■ ACTIVITY:
What follows is a set of records. Copy them exactly and leave out the images.
::::::
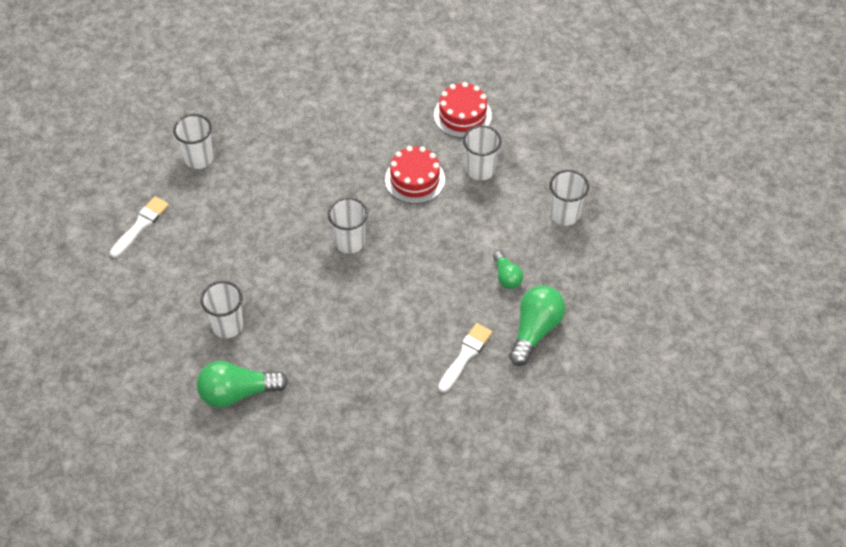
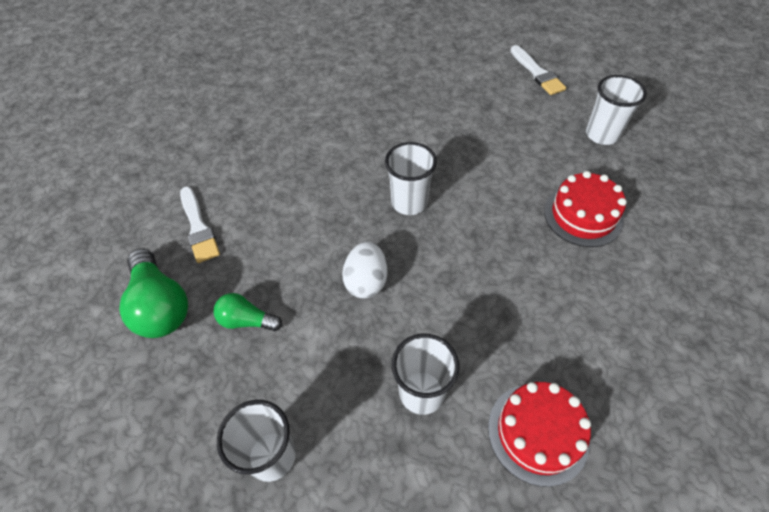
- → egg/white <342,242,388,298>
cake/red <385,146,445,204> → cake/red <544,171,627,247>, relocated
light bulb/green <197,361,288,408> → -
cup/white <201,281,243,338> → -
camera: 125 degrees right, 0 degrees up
::::::
■ OUTPUT FOR THIS TASK:
- → egg/white <342,242,388,298>
cake/red <385,146,445,204> → cake/red <544,171,627,247>, relocated
light bulb/green <197,361,288,408> → -
cup/white <201,281,243,338> → -
camera: 125 degrees right, 0 degrees up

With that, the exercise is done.